### Instructions to follow
Every line below that contains "none" is to be copied.

### Information shown
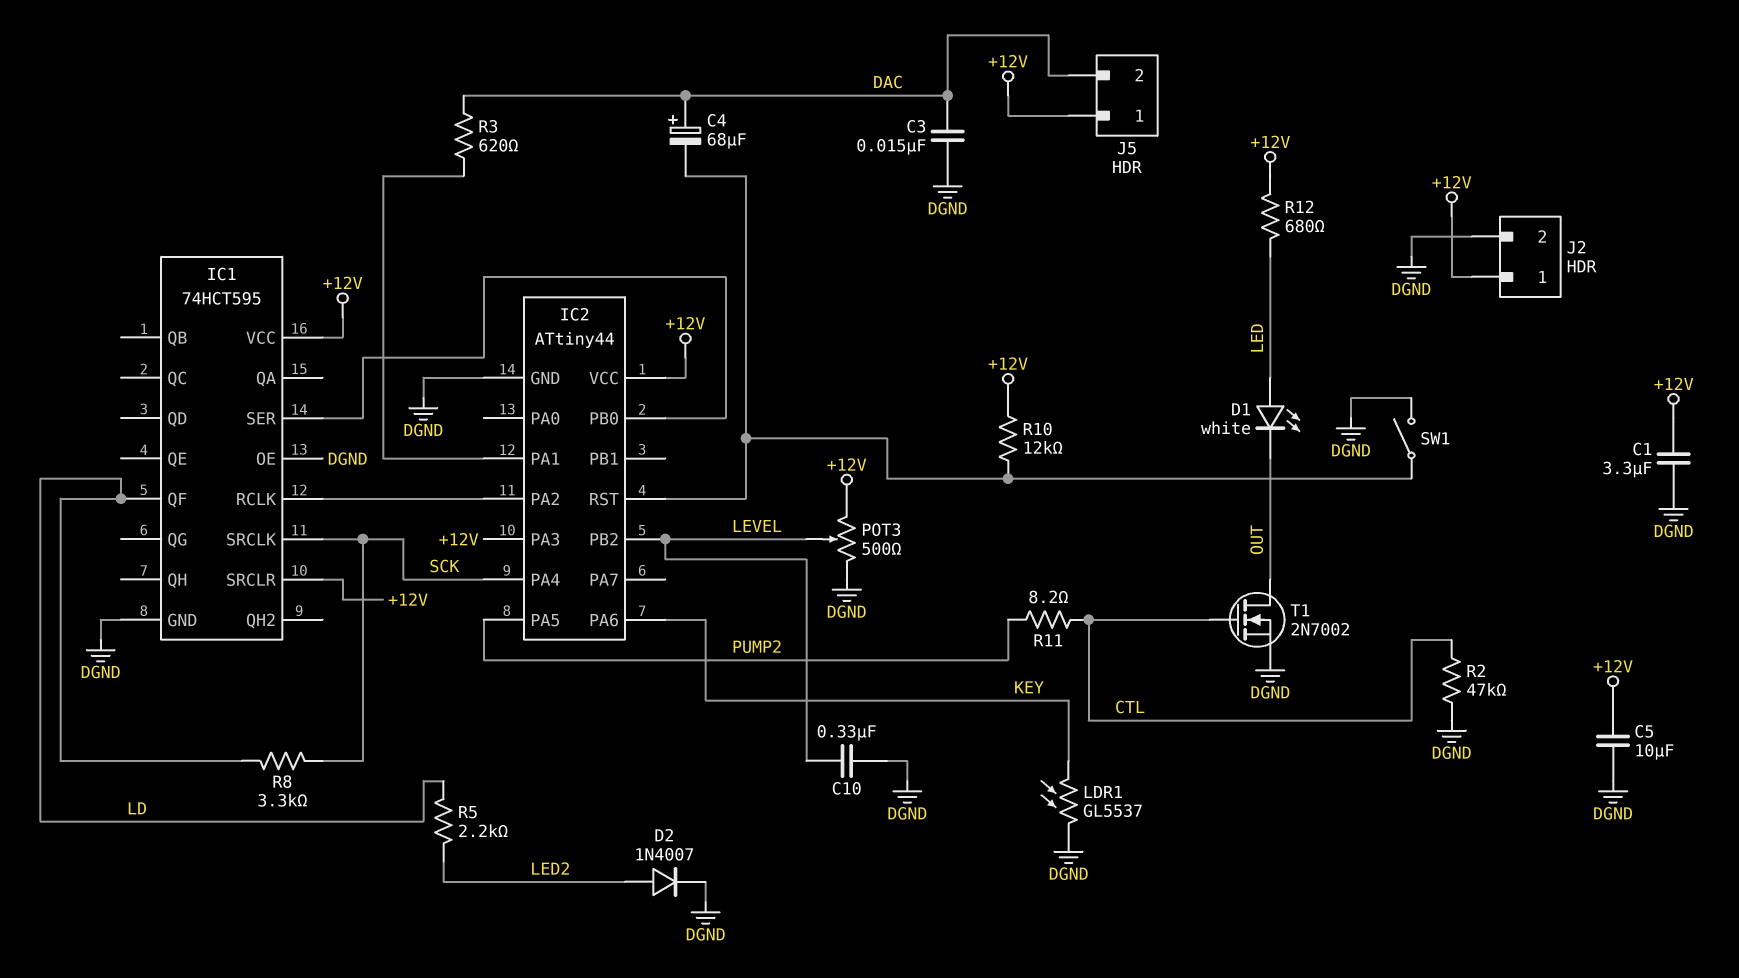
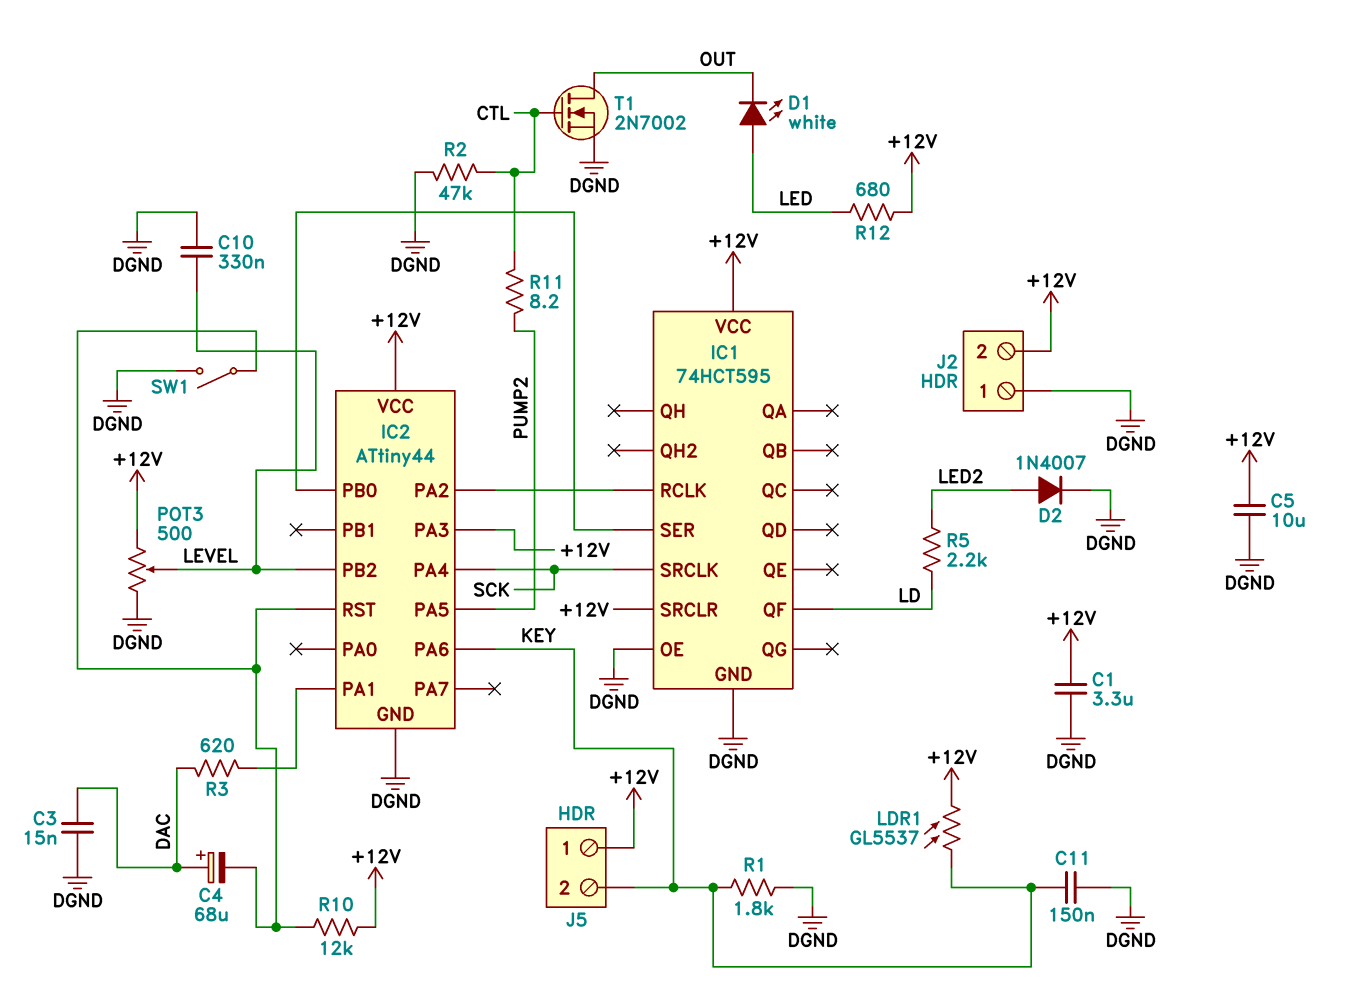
C11: none -> 150nF (DGND, KEY)
J2 pin 1: +12V -> DGND
J2 pin 2: DGND -> +12V
J5 pin 2: DAC -> KEY
LDR1: GL5537 (DGND, KEY) -> GL5537 (+12V, KEY)
R1: none -> 1.8k (DGND, KEY)
R8: 3.3k (LD, SCK) -> none

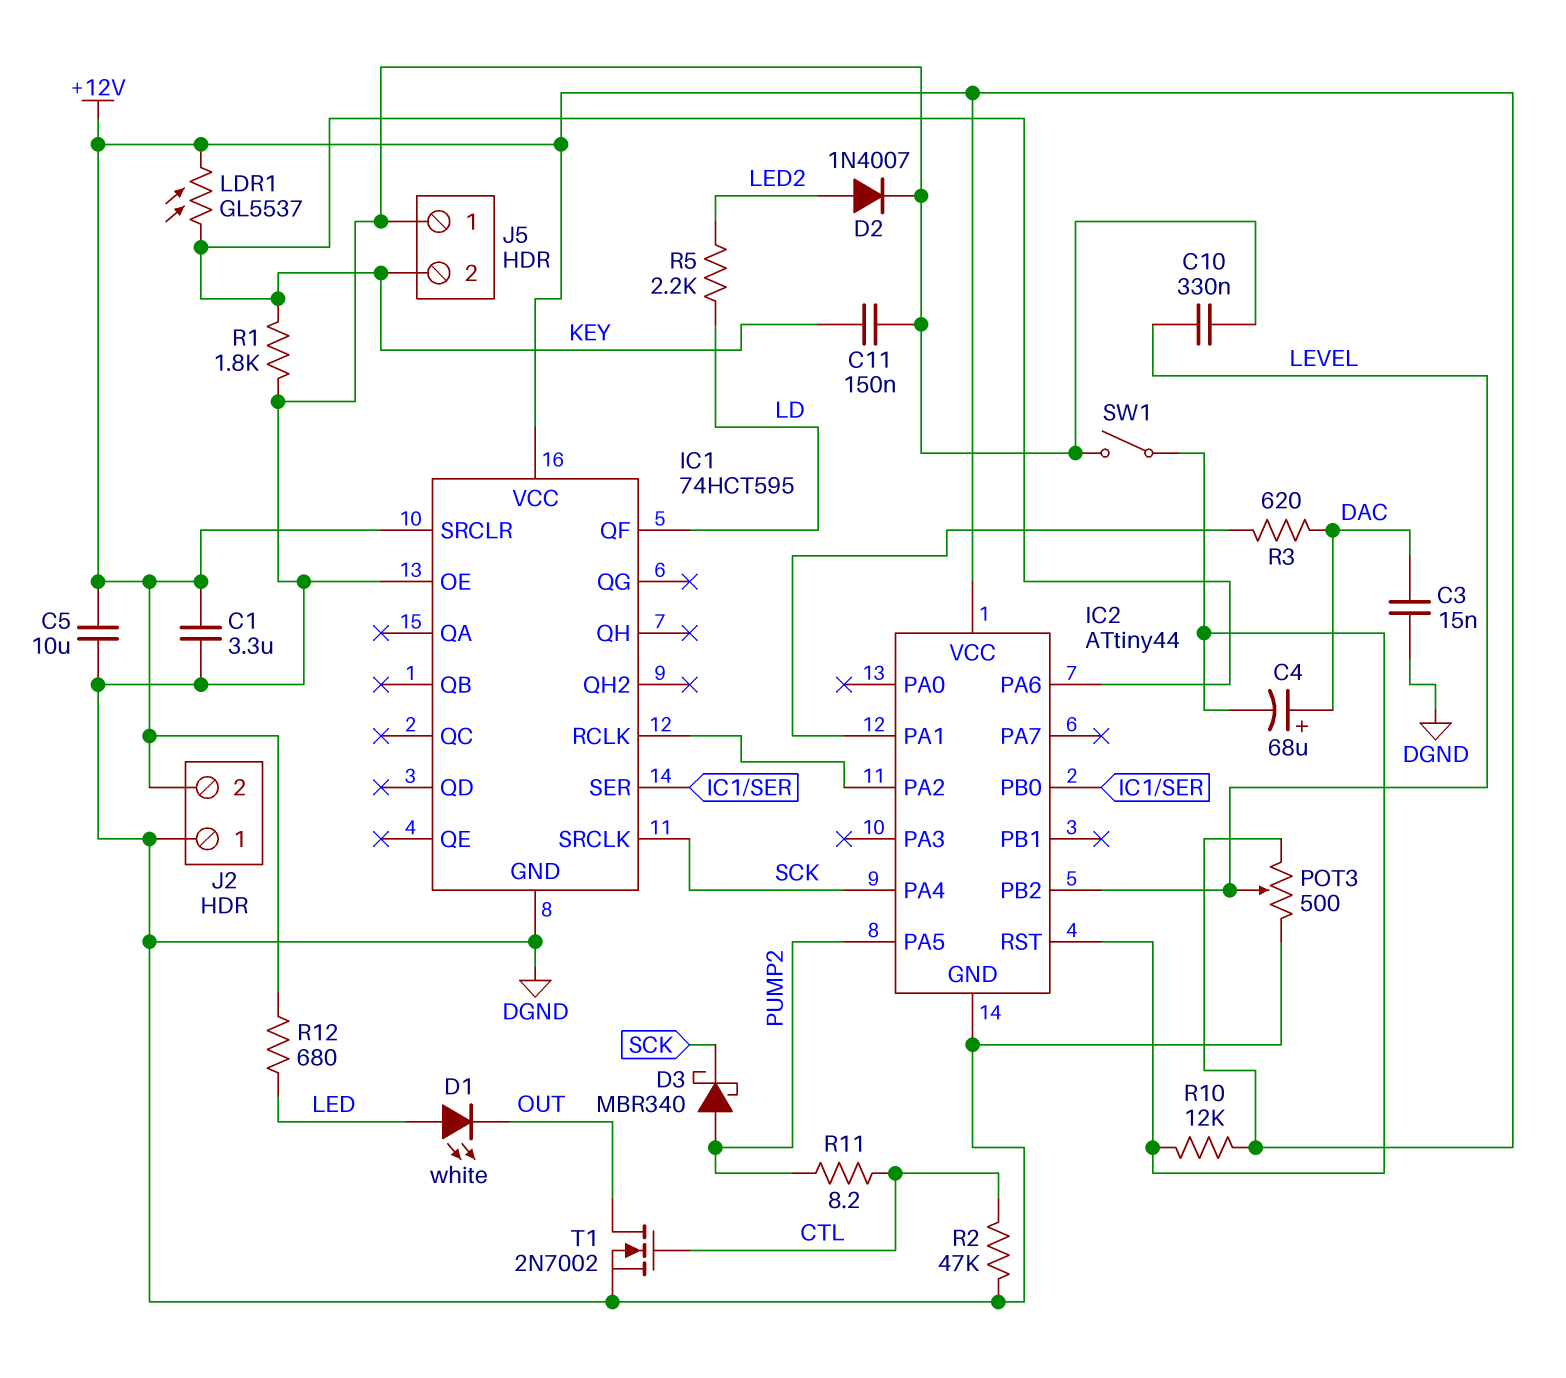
D3: none -> schottky MBR340 (A PUMP2, K SCK)
IC2 pin PA3: +12V -> none
J5 pin 1: +12V -> DGND

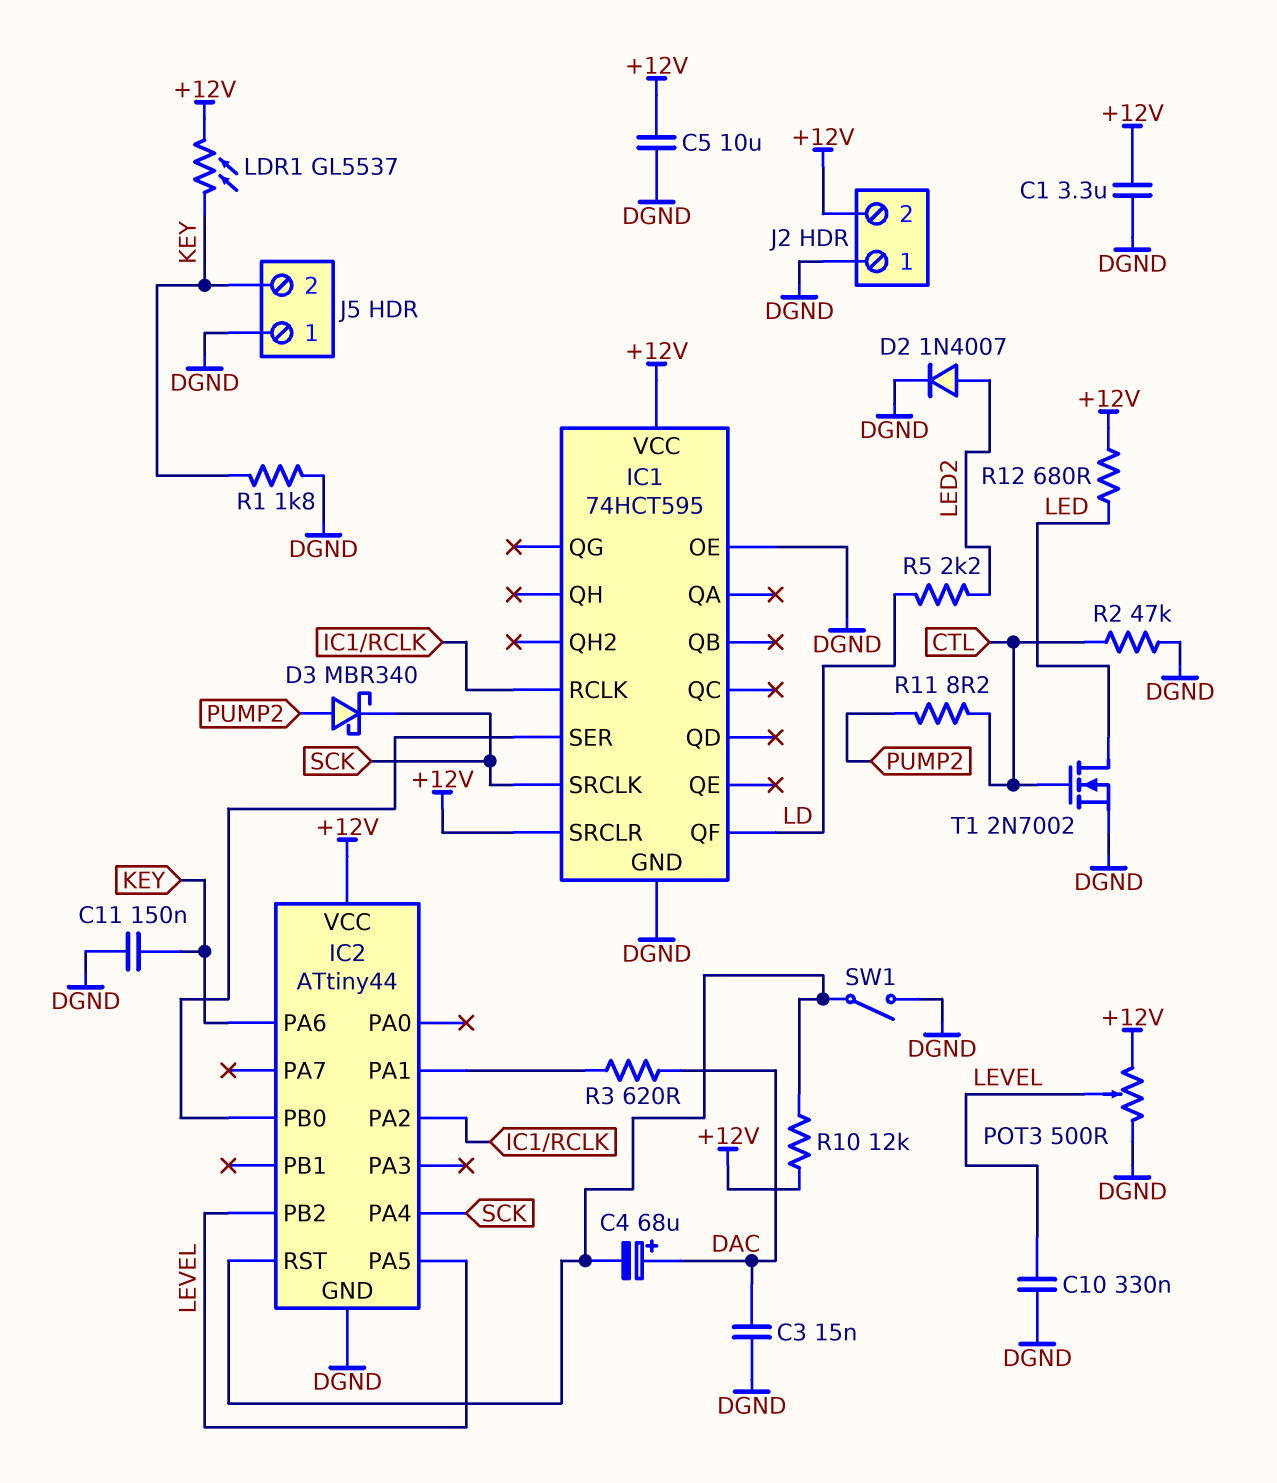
D1: LED white (A LED, K OUT) -> none
IC2 pin PA5: PUMP2 -> LEVEL
T1: NMOS 2N7002 (G CTL, D OUT, S DGND) -> NMOS 2N7002 (G CTL, D LED, S DGND)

### Answer space
C11: none -> 150nF (DGND, KEY)
R1: none -> 1.8k (DGND, KEY)
R8: 3.3k (LD, SCK) -> none
D3: none -> schottky MBR340 (A PUMP2, K SCK)
IC2 pin PA3: +12V -> none
D1: LED white (A LED, K OUT) -> none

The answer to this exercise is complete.